§ **Assignment**: Exactly as they appear, transcribe the entries and skip any pictures.

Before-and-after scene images
------------------------
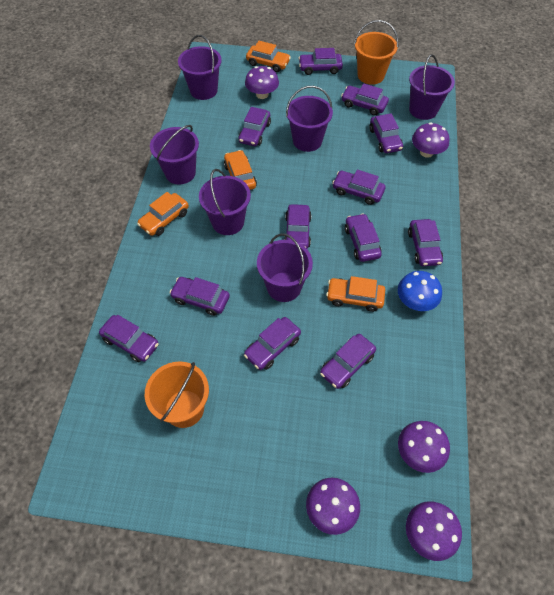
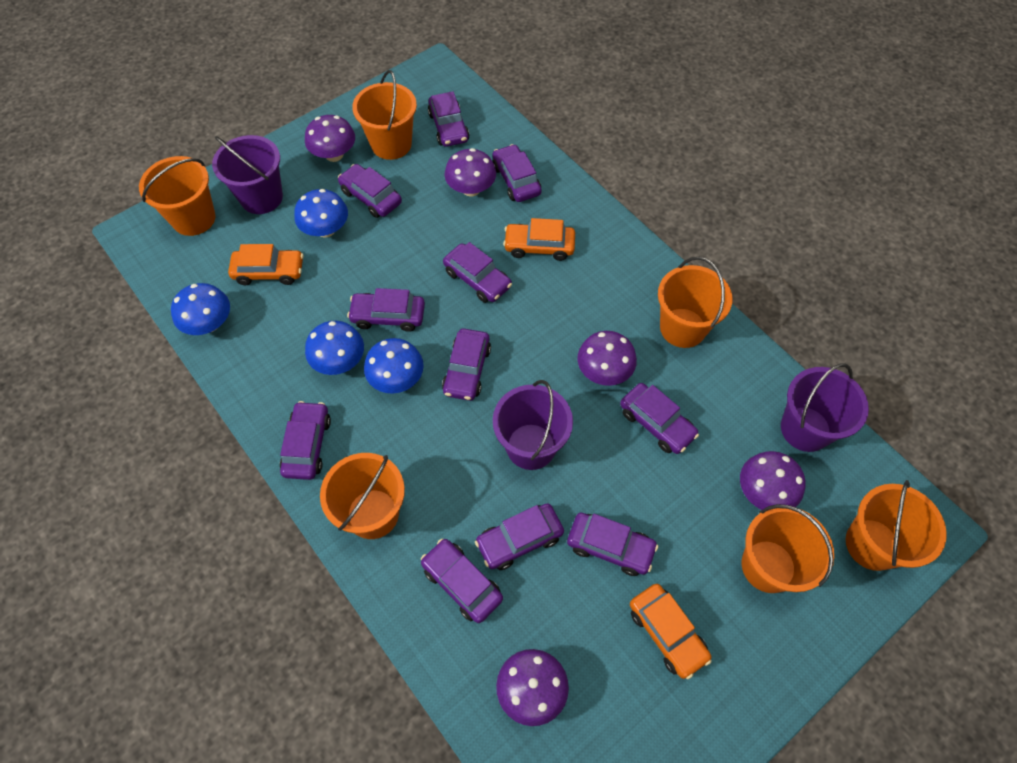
blue mushroom: 1 -> 4
orange bucket: 2 -> 6
orange car: 4 -> 3
purple bucket: 6 -> 3
purple car: 12 -> 11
------------------------
§ **Solution below**:
blue mushroom: 1 -> 4
orange bucket: 2 -> 6
orange car: 4 -> 3
purple bucket: 6 -> 3
purple car: 12 -> 11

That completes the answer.